Given the entries that follow, write out exactly the lines starting at the one containing "turquoise box [136,327,212,404]" and ending at the one containing "turquoise pan [321,283,446,333]", both ends included, and only those.

### Records for the exercise

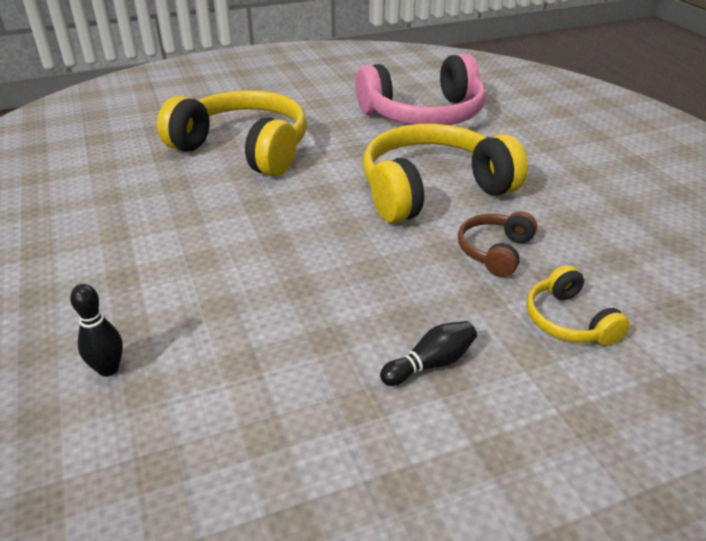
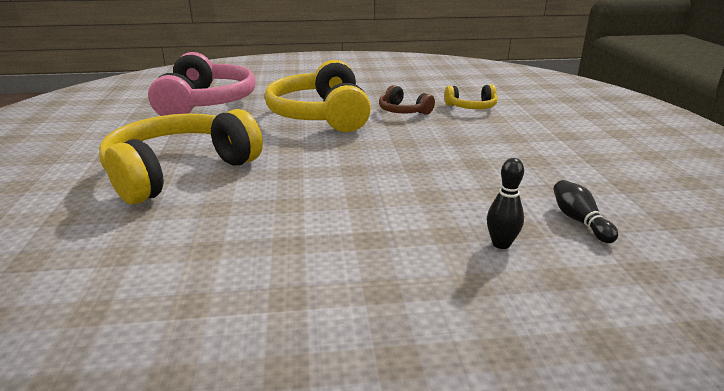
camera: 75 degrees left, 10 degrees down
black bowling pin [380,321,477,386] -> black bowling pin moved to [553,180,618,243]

######
### Records for the exercise

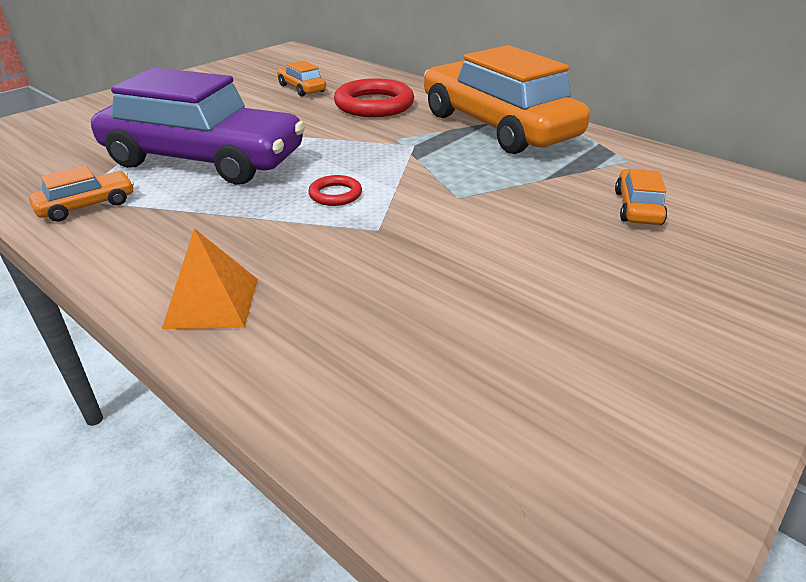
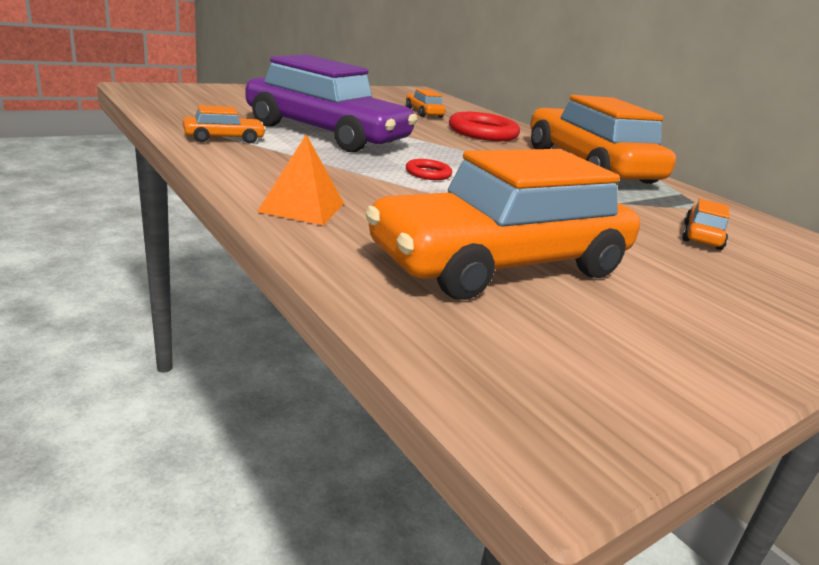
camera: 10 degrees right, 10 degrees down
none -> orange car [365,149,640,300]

######
### Records for the exercise

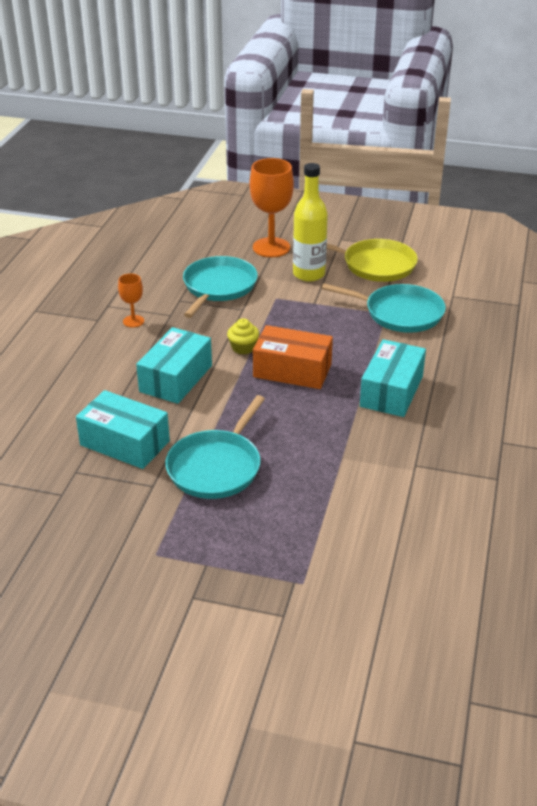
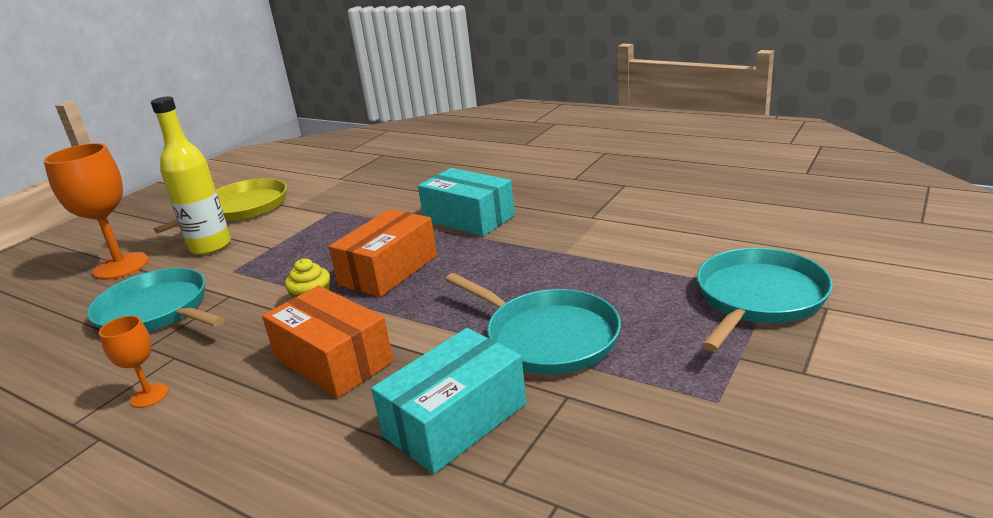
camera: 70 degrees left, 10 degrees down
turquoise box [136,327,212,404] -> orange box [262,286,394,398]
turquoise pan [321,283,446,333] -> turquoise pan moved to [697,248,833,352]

######

→ **Problem solution**
turquoise box [136,327,212,404] -> orange box [262,286,394,398]
turquoise pan [321,283,446,333] -> turquoise pan moved to [697,248,833,352]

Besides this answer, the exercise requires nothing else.